Skip every picture, then write out exactly the lines of the listing below from the line that contains "none -> lime plate F4 level 1" through the final line.

== Segment start ==

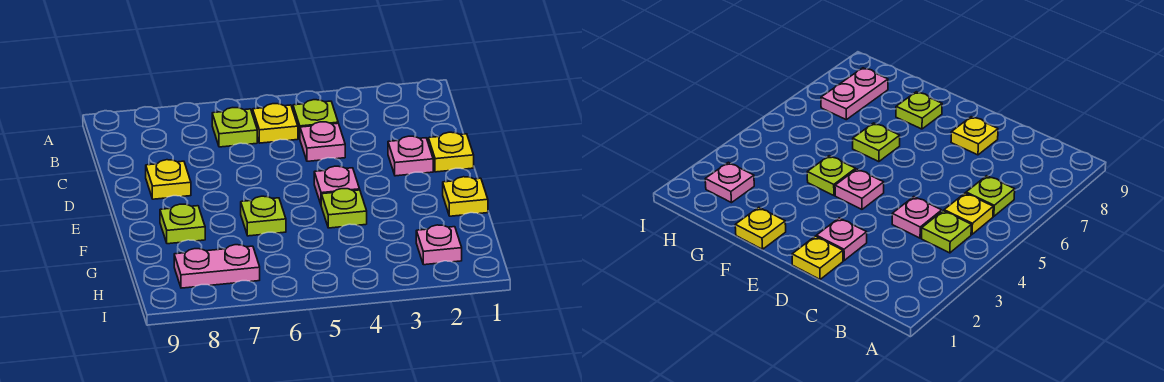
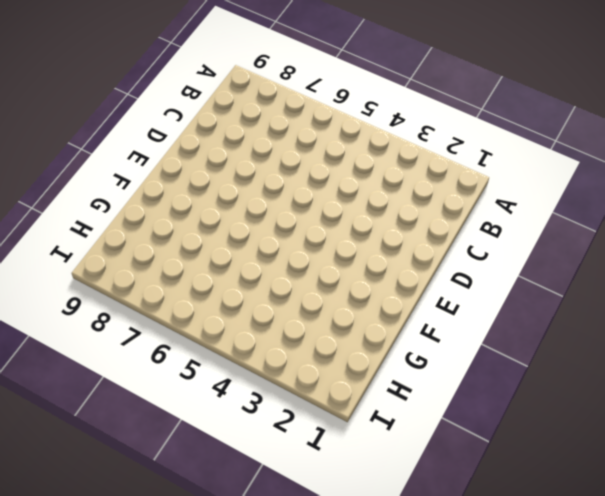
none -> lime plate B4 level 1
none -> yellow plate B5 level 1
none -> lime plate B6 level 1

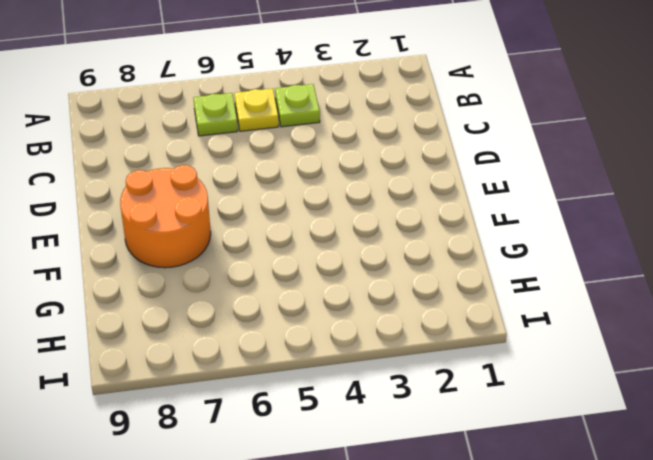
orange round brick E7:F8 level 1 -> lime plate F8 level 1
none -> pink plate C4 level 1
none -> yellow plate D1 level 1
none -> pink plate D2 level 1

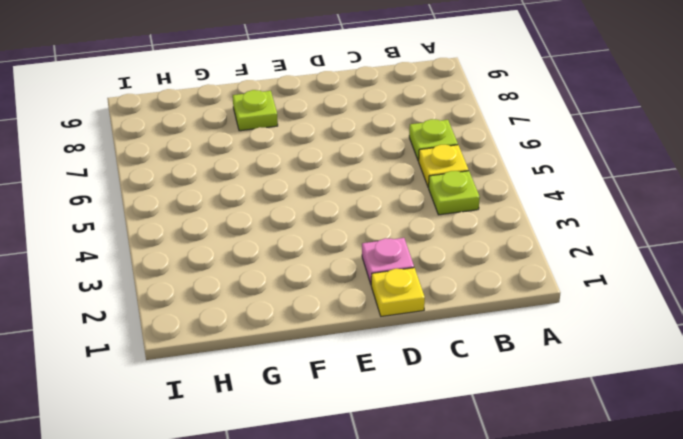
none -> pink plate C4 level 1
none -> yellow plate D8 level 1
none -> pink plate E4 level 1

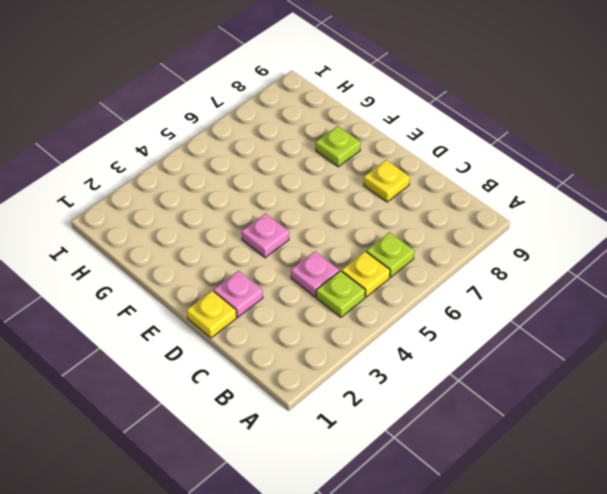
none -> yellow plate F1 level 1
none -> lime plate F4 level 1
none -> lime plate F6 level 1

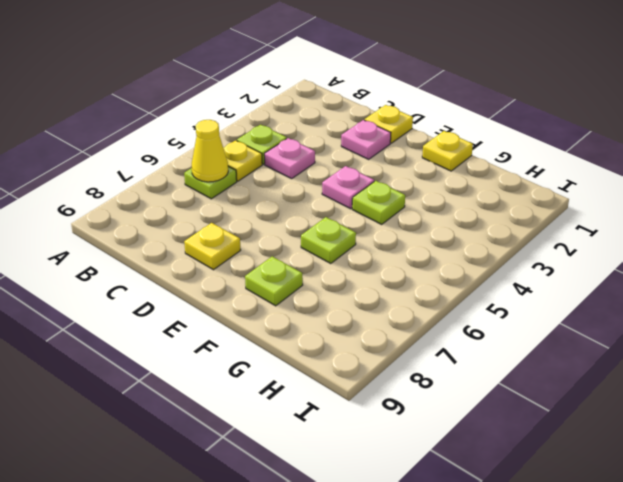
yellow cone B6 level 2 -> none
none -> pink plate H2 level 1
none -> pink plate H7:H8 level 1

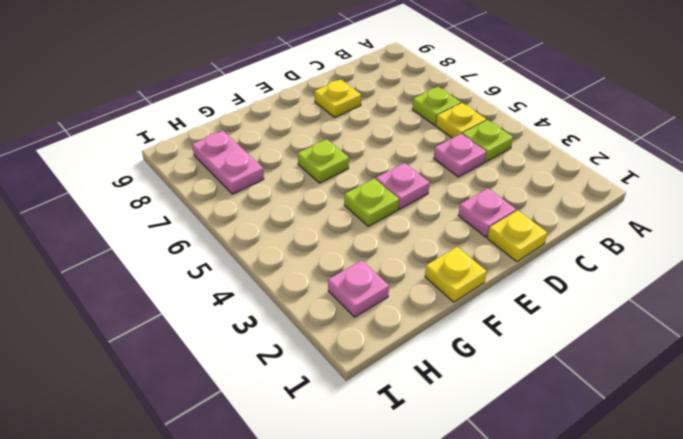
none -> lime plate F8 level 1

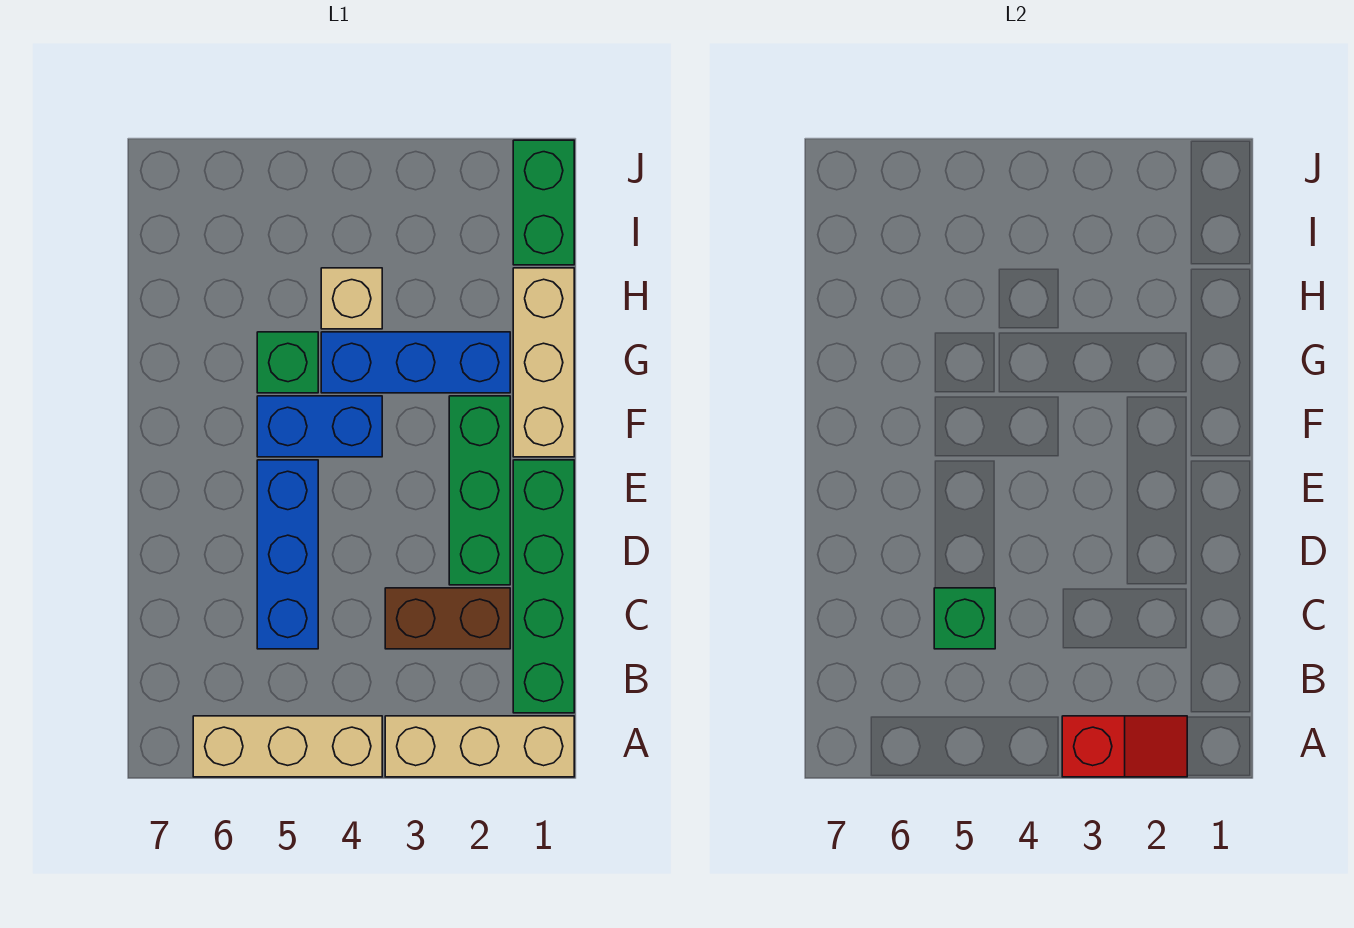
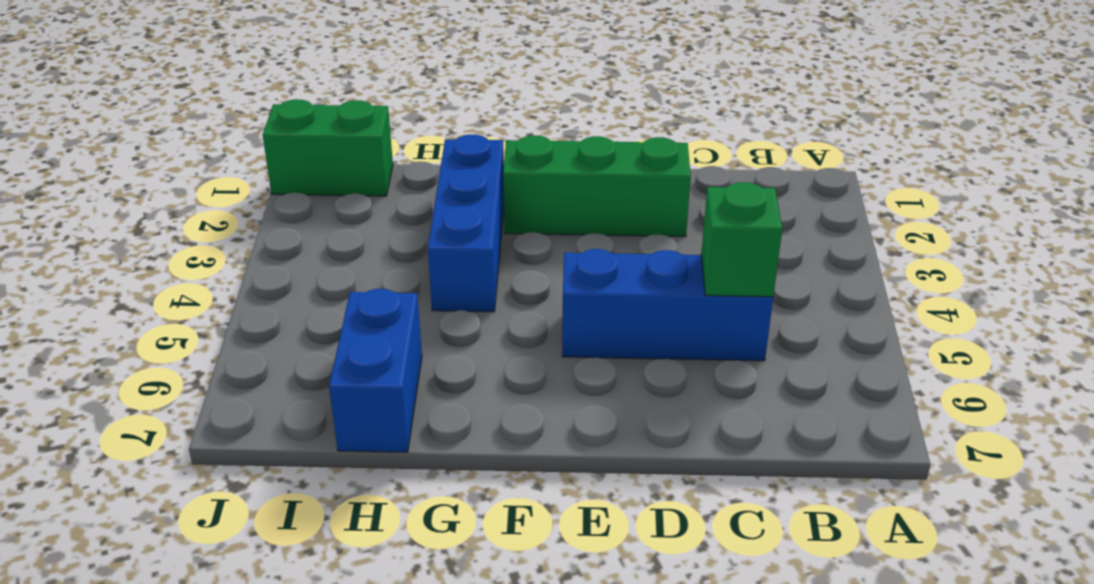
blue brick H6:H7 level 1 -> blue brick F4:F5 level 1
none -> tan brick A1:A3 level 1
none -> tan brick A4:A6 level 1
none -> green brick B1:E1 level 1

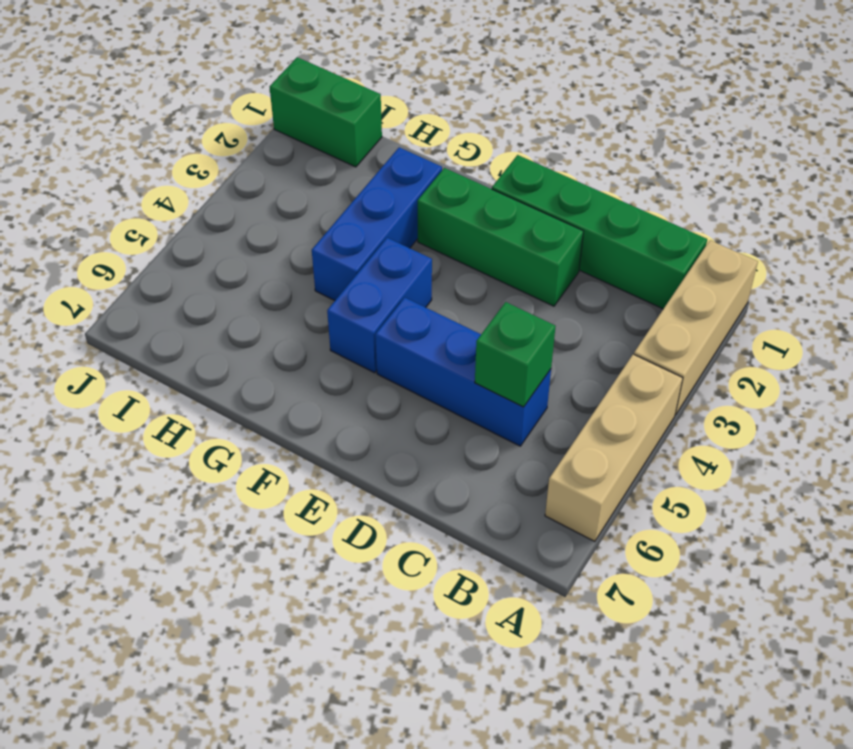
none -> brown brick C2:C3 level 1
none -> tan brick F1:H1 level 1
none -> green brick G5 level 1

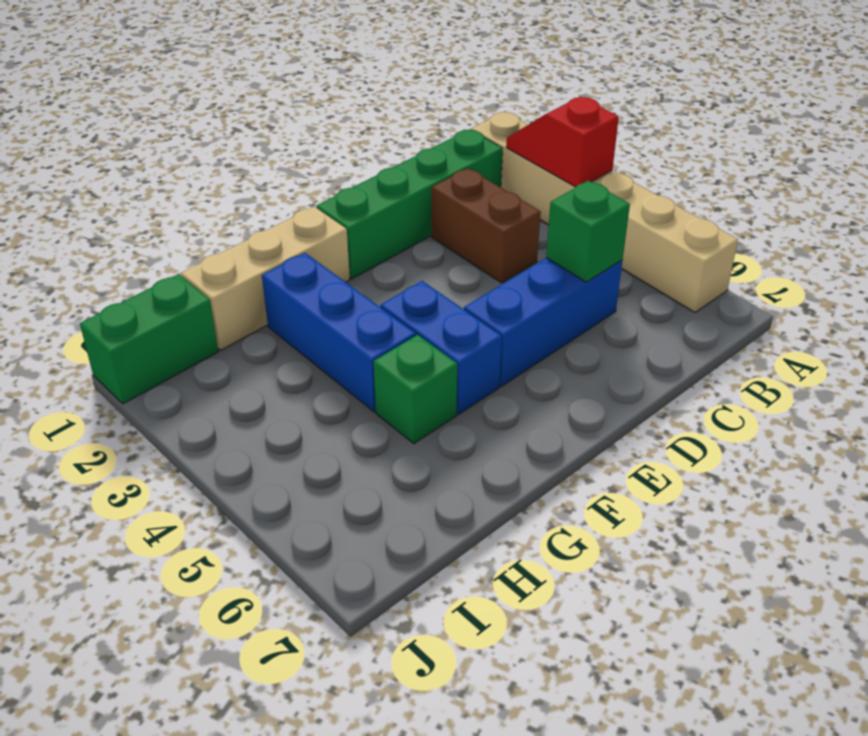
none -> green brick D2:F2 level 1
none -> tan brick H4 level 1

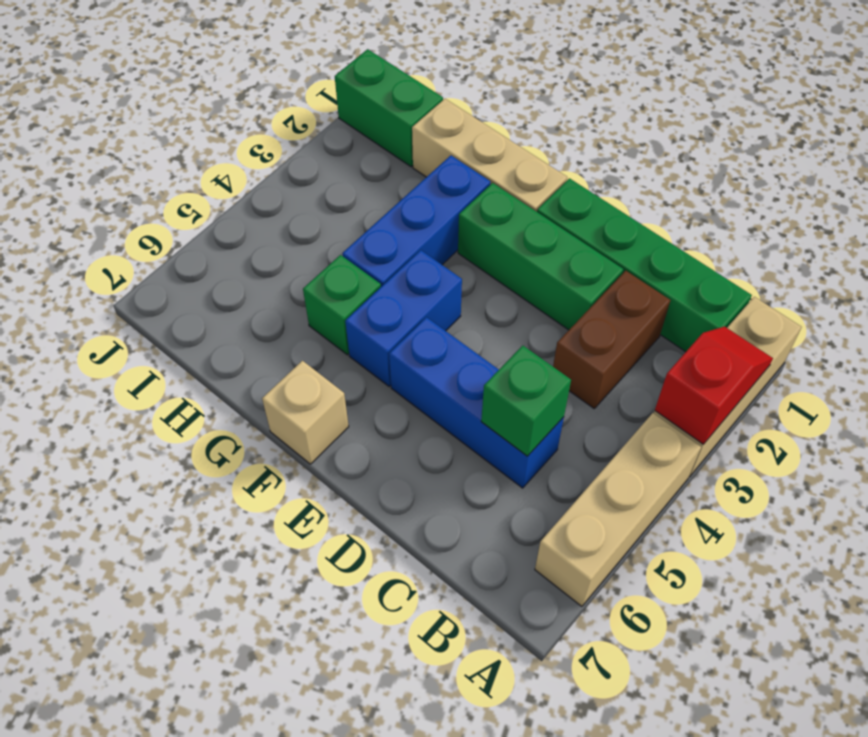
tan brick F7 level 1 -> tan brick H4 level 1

== Segment end ==

THE COMPLETED TASK |
none -> lime plate F4 level 1
none -> lime plate F6 level 1

yellow cone B6 level 2 -> none
none -> pink plate H2 level 1
none -> pink plate H7:H8 level 1

none -> lime plate F8 level 1

blue brick H6:H7 level 1 -> blue brick F4:F5 level 1
none -> tan brick A1:A3 level 1
none -> tan brick A4:A6 level 1
none -> green brick B1:E1 level 1

none -> brown brick C2:C3 level 1
none -> tan brick F1:H1 level 1
none -> green brick G5 level 1

none -> green brick D2:F2 level 1
none -> tan brick H4 level 1

tan brick F7 level 1 -> tan brick H4 level 1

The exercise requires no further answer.